(Data records)
— start —

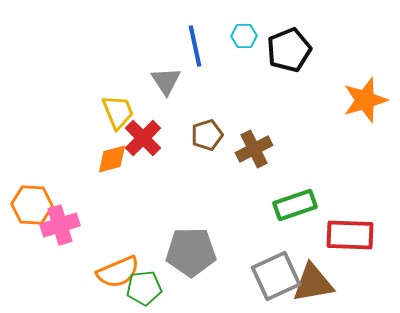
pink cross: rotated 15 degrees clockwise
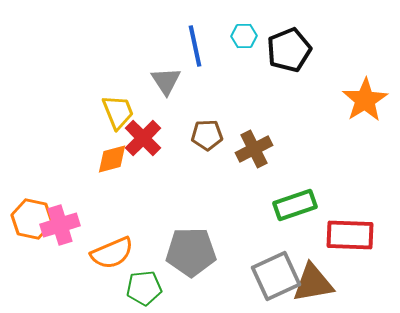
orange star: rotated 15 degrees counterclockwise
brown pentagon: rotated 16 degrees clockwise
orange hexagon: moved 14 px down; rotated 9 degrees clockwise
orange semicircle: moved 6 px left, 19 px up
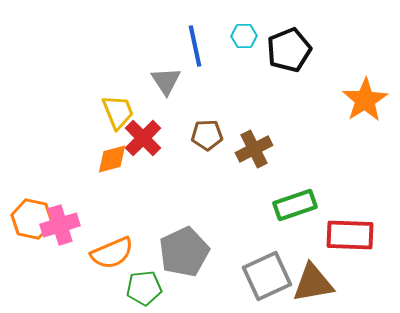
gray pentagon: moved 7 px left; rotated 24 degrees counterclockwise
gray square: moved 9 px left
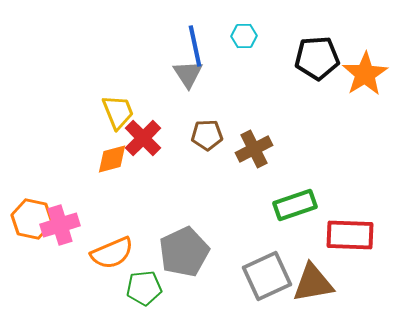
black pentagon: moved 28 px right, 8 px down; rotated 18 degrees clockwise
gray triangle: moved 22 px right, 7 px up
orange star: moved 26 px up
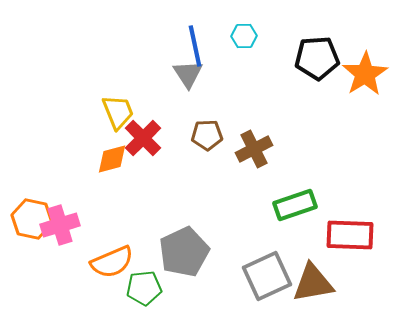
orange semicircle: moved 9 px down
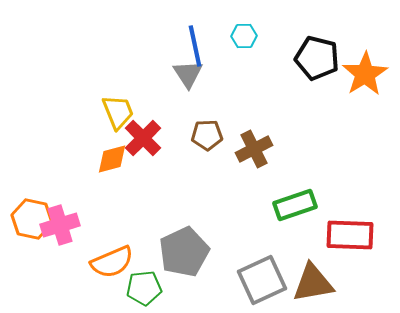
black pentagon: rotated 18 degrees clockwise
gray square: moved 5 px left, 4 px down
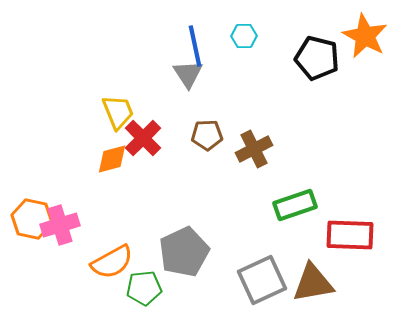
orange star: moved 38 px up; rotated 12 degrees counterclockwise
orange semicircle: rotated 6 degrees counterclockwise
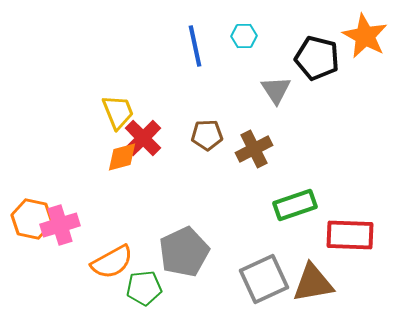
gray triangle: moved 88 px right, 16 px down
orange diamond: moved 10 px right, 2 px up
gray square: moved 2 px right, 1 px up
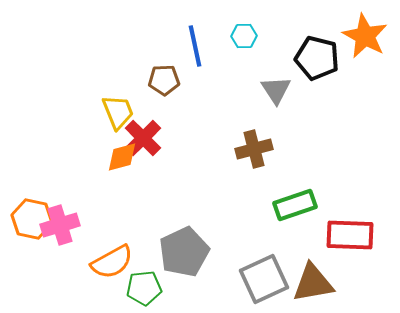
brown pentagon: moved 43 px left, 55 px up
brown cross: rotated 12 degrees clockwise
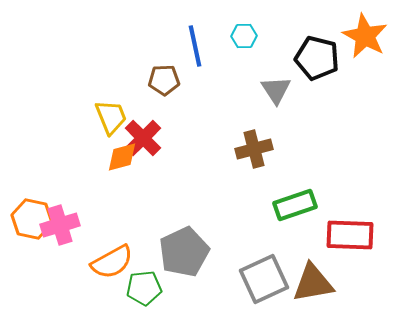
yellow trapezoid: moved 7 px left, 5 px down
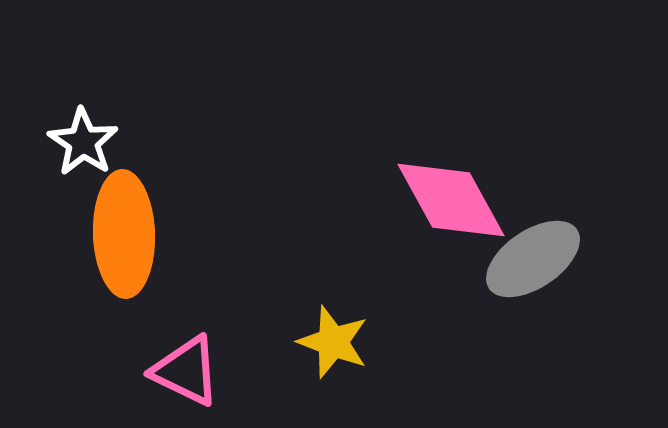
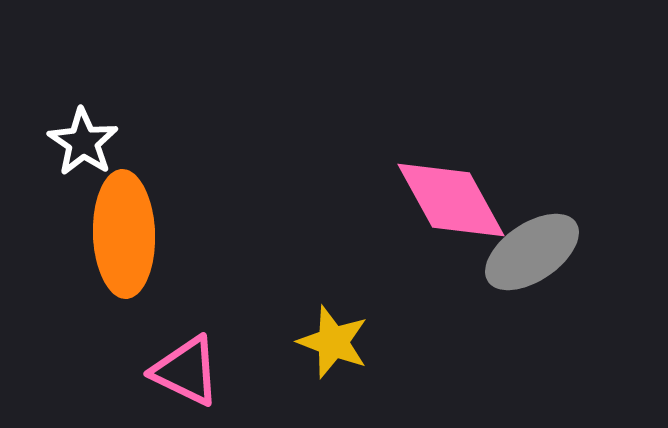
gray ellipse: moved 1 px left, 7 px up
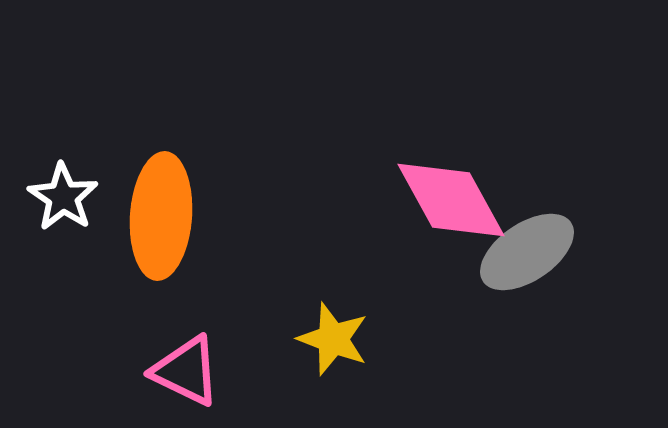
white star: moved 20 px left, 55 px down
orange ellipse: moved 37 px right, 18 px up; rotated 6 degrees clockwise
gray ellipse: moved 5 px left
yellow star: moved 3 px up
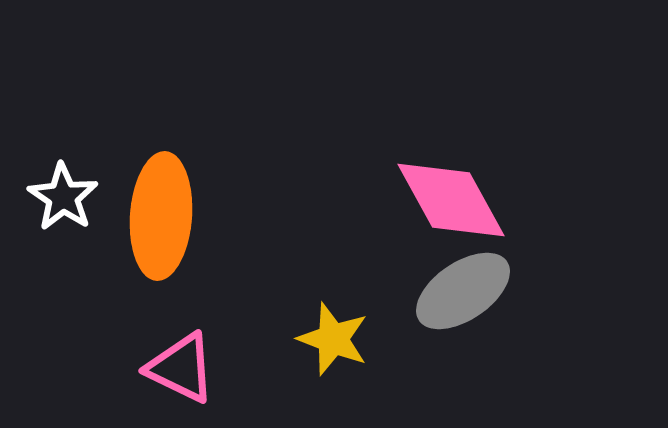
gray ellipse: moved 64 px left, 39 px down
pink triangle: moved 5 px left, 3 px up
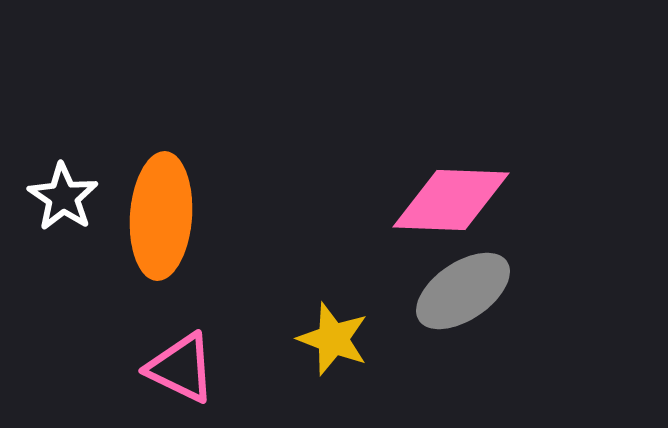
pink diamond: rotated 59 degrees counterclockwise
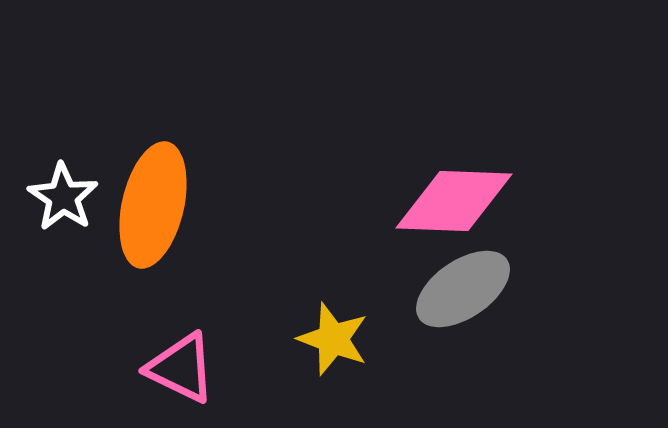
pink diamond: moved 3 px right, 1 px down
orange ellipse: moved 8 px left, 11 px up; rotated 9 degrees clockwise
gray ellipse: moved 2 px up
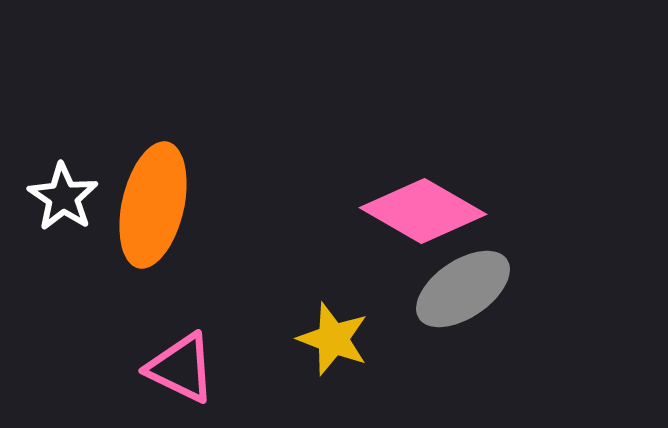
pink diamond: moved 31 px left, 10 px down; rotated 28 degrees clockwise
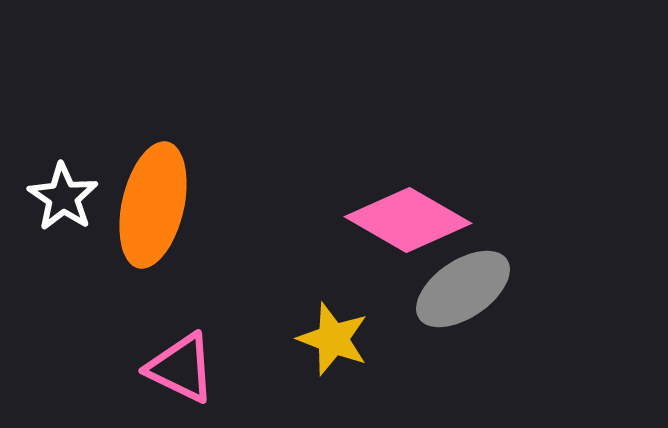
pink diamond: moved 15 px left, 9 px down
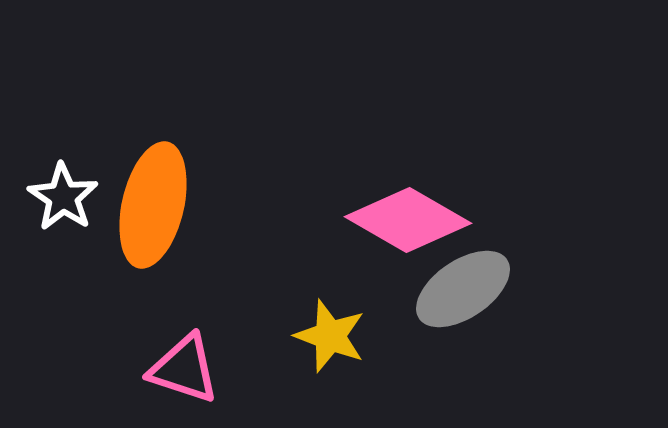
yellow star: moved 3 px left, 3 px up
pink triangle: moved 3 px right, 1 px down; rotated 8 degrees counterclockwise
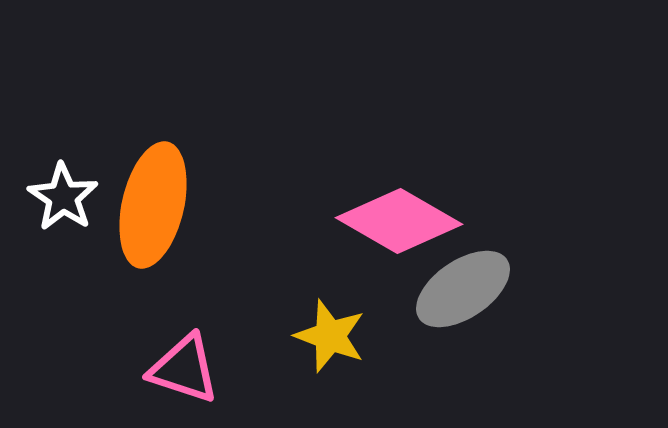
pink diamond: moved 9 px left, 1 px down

— end —

▸ **What is required**: Reproduce every one of the lines above word for word, omitting all of the pictures from your answer.

▸ **Right answer**:
pink cross: rotated 15 degrees clockwise
orange star: rotated 15 degrees counterclockwise
brown pentagon: rotated 16 degrees clockwise
orange hexagon: moved 14 px down; rotated 9 degrees clockwise
orange semicircle: moved 6 px left, 19 px up
gray pentagon: moved 7 px left; rotated 24 degrees counterclockwise
gray square: moved 9 px left
black pentagon: moved 28 px right, 8 px down; rotated 18 degrees clockwise
gray triangle: moved 22 px right, 7 px up
orange star: moved 26 px up
orange semicircle: moved 9 px down
black pentagon: rotated 18 degrees clockwise
gray square: moved 5 px left, 4 px down
orange star: moved 38 px up; rotated 12 degrees counterclockwise
orange semicircle: rotated 6 degrees counterclockwise
gray triangle: moved 88 px right, 16 px down
orange diamond: moved 10 px right, 2 px up
gray square: moved 2 px right, 1 px up
brown pentagon: moved 43 px left, 55 px up
brown cross: rotated 12 degrees clockwise
yellow trapezoid: moved 7 px left, 5 px down
gray ellipse: moved 1 px left, 7 px up
white star: moved 20 px left, 55 px down
orange ellipse: moved 37 px right, 18 px up; rotated 6 degrees clockwise
gray ellipse: moved 5 px left
yellow star: moved 3 px up
gray ellipse: moved 64 px left, 39 px down
pink triangle: moved 5 px left, 3 px up
pink diamond: rotated 59 degrees counterclockwise
pink diamond: moved 3 px right, 1 px down
orange ellipse: moved 8 px left, 11 px up; rotated 9 degrees clockwise
gray ellipse: moved 2 px up
pink diamond: moved 31 px left, 10 px down; rotated 28 degrees clockwise
pink diamond: moved 15 px left, 9 px down
yellow star: moved 3 px left, 3 px up
pink triangle: moved 3 px right, 1 px down; rotated 8 degrees counterclockwise
pink diamond: moved 9 px left, 1 px down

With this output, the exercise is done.